Produce word for word the lines of the data below running from the one that has "none -> pink hammer [594,341,692,381]" to the one that has "white cake [546,150,603,202]", inclusive, and no others.

***** Supplied data

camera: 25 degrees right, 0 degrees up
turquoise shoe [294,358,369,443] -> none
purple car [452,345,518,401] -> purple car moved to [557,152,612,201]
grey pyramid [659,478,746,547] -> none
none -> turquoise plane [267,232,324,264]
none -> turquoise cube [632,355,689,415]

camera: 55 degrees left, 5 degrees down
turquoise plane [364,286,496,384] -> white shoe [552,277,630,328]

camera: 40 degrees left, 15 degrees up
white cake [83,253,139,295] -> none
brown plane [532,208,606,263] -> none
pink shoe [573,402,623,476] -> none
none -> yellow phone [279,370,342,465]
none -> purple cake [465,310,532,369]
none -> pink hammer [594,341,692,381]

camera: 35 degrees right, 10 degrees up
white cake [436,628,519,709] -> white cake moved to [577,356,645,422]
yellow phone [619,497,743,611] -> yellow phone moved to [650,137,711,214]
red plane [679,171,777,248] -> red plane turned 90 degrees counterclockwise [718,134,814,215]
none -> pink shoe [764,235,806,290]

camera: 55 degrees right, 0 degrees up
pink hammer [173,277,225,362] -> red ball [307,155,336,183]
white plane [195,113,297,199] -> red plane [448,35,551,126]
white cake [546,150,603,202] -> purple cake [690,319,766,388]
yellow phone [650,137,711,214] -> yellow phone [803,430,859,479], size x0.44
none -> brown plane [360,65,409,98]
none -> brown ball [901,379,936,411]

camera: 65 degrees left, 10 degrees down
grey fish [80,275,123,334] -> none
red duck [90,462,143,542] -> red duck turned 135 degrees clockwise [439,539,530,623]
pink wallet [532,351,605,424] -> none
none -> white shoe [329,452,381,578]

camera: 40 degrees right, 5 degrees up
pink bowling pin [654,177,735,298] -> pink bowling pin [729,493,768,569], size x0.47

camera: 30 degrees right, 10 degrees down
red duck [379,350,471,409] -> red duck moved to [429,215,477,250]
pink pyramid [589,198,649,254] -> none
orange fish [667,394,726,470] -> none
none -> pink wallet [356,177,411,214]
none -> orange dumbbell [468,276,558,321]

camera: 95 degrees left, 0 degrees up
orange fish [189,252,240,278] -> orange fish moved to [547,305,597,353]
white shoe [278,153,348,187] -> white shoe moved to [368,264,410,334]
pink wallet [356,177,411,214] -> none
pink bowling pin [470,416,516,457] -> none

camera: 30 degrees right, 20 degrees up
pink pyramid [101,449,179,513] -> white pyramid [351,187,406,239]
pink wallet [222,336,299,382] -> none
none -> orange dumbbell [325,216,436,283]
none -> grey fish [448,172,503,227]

**********

» Reply to the task
none -> pink hammer [594,341,692,381]

camera: 35 degrees right, 10 degrees up
white cake [436,628,519,709] -> white cake moved to [577,356,645,422]
yellow phone [619,497,743,611] -> yellow phone moved to [650,137,711,214]
red plane [679,171,777,248] -> red plane turned 90 degrees counterclockwise [718,134,814,215]
none -> pink shoe [764,235,806,290]

camera: 55 degrees right, 0 degrees up
pink hammer [173,277,225,362] -> red ball [307,155,336,183]
white plane [195,113,297,199] -> red plane [448,35,551,126]
white cake [546,150,603,202] -> purple cake [690,319,766,388]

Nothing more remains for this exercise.